**DATA RECORDS**
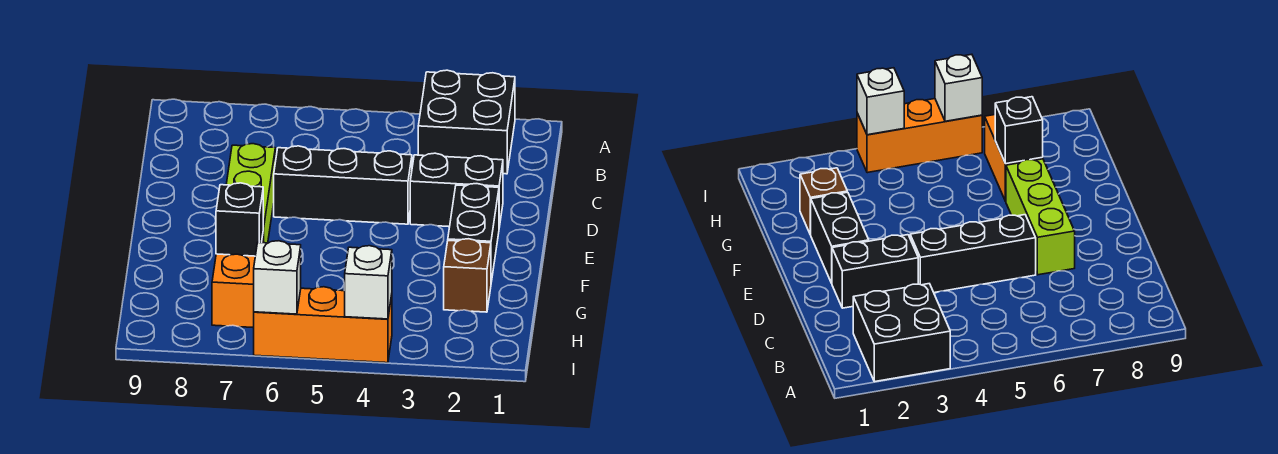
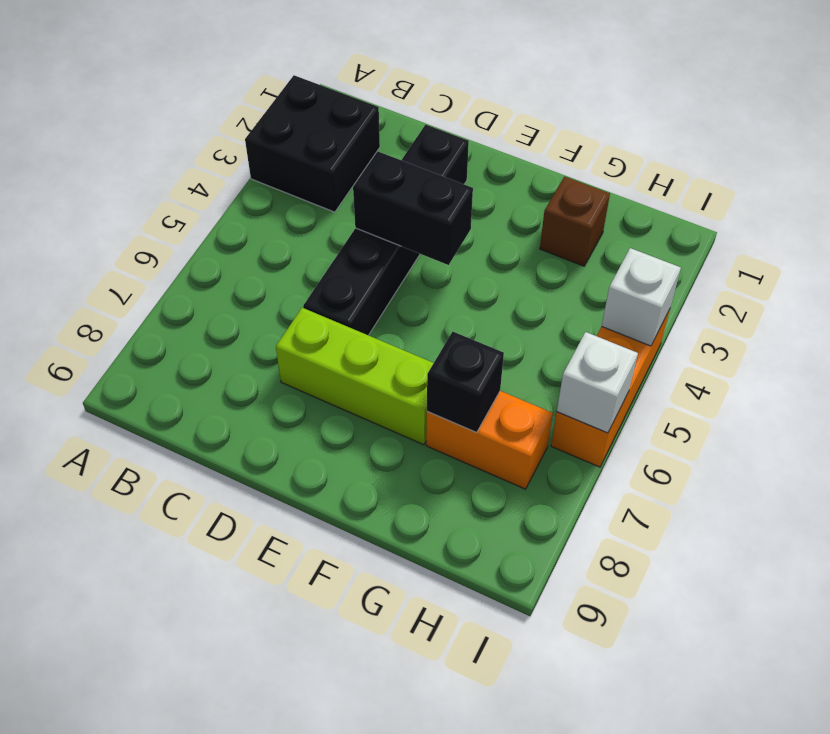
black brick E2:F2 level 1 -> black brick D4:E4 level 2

==

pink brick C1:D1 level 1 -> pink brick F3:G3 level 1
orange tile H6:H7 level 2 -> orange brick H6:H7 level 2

**DIRECTIONS**
Every line above from the line with "pink brick C1:D1" to the line with "orange tile H6:H7", inclusive, must be returned exactly; no other line belongs in the reply.

**SOLUTION FOR THIS PROBLEM**
pink brick C1:D1 level 1 -> pink brick F3:G3 level 1
orange tile H6:H7 level 2 -> orange brick H6:H7 level 2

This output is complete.